## WHAT IS BEING ASKED
Set down all of the entries below word for word, with the pictures left out.

━━━━━━━━━━

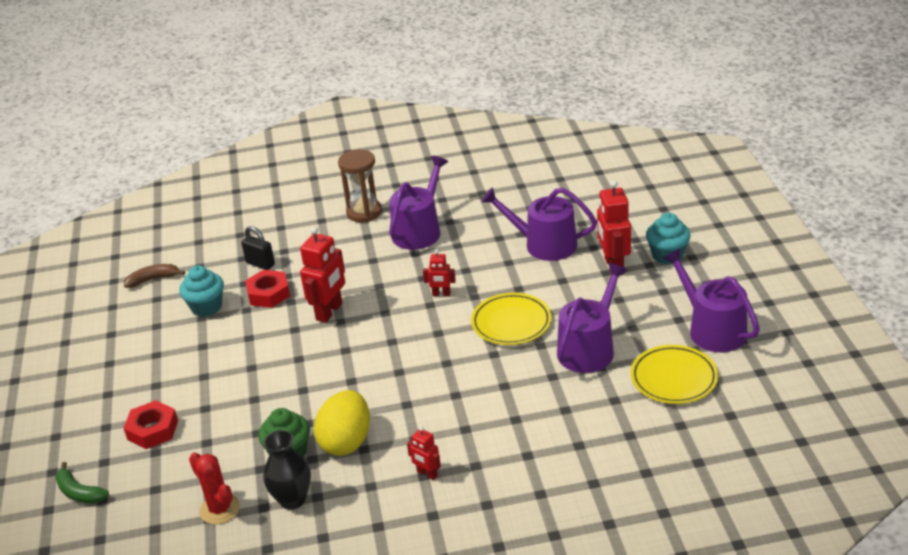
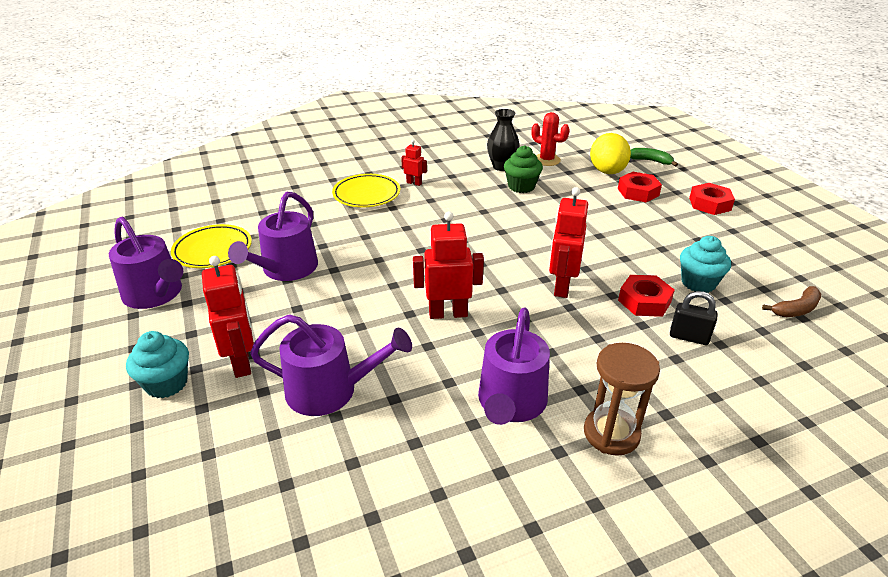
camera: 165 degrees right, 0 degrees up
(91, 402) = (709, 204): none -> red nut
(346, 441) = (482, 195): yellow egg -> yellow egg (607, 172)
(441, 294) = (448, 313): red robot -> red robot, size x1.87
(511, 323) = (364, 287): yellow plate -> yellow plate (366, 194)

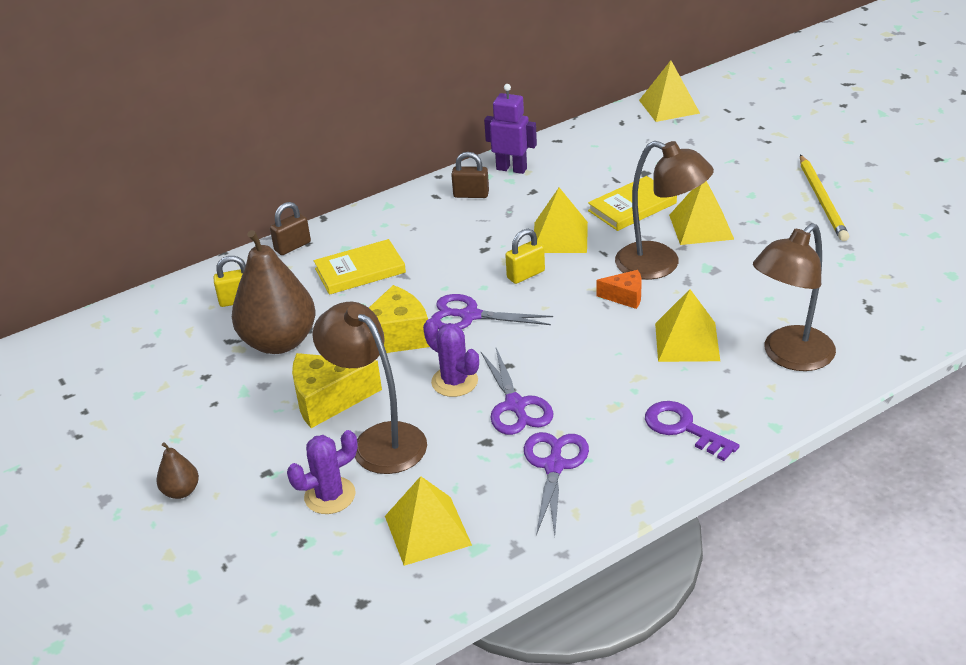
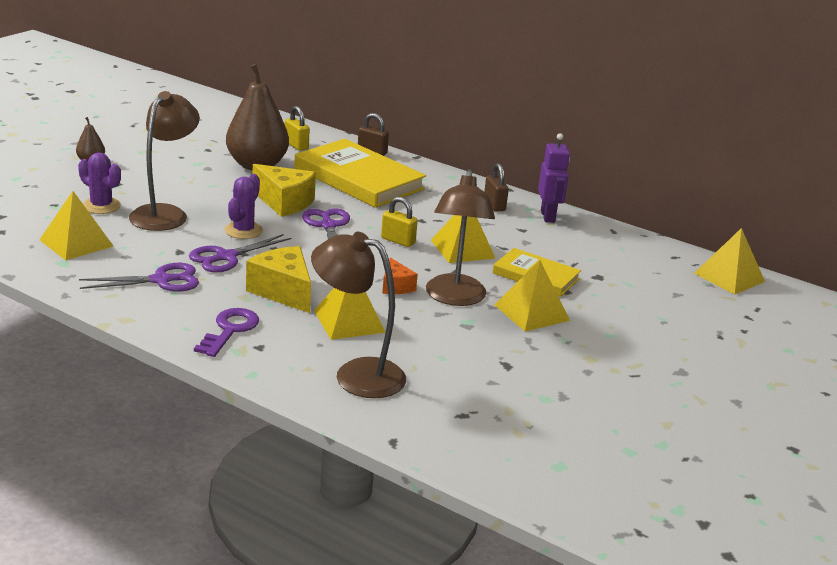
camera: 60 degrees right, 10 degrees down
(328, 400) = (201, 190): yellow cheese -> yellow cheese (283, 291)
(360, 270) = (358, 179): yellow book -> yellow book, size x1.76
(822, 200) = (635, 375): yellow pencil -> none

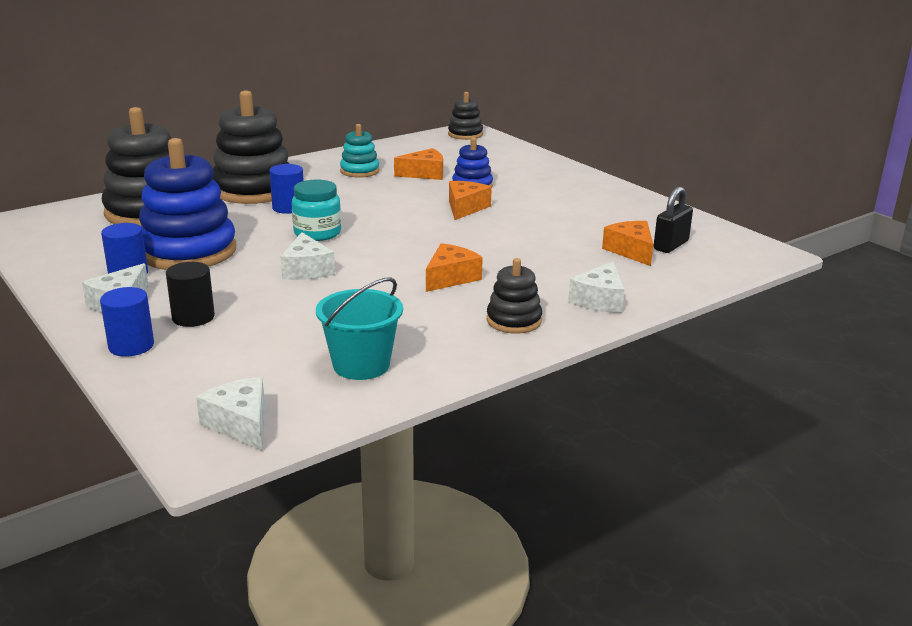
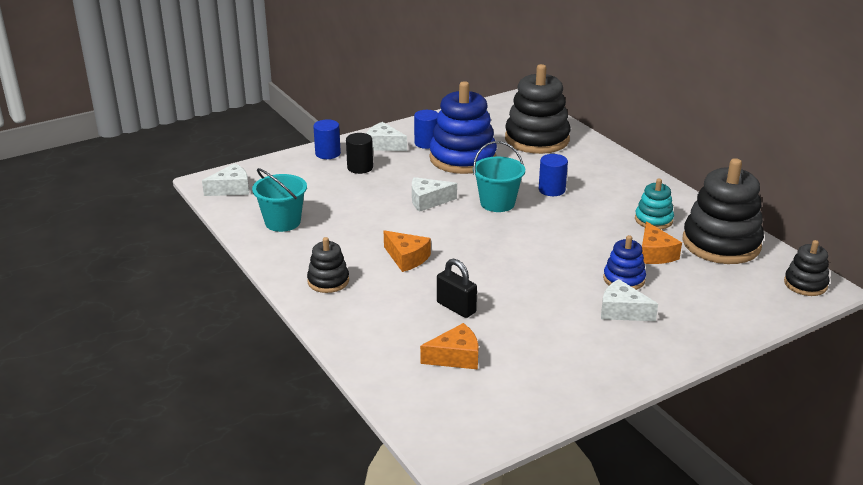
camera: 95 degrees right, 5 degrees up
(254, 190) = (592, 174): black stacking toy -> black stacking toy (721, 243)
(317, 233) = (497, 203): turquoise jar -> turquoise bucket
(465, 208) = (561, 272): orange cheese -> none
(599, 300) = (355, 325): white cheese -> white cheese (622, 311)
(671, 245) = (469, 385): black padlock -> black padlock (456, 307)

━━━━━━━━━━

## SOLVED EXERCISE
camera: 165 degrees right, 0 degrees up
(91, 402) = (709, 204): none -> red nut
(346, 441) = (482, 195): yellow egg -> yellow egg (607, 172)
(441, 294) = (448, 313): red robot -> red robot, size x1.87
(511, 323) = (364, 287): yellow plate -> yellow plate (366, 194)

camera: 60 degrees right, 10 degrees down
(328, 400) = (201, 190): yellow cheese -> yellow cheese (283, 291)
(360, 270) = (358, 179): yellow book -> yellow book, size x1.76
(822, 200) = (635, 375): yellow pencil -> none

camera: 95 degrees right, 5 degrees up
(254, 190) = (592, 174): black stacking toy -> black stacking toy (721, 243)
(317, 233) = (497, 203): turquoise jar -> turquoise bucket
(465, 208) = (561, 272): orange cheese -> none
(599, 300) = (355, 325): white cheese -> white cheese (622, 311)
(671, 245) = (469, 385): black padlock -> black padlock (456, 307)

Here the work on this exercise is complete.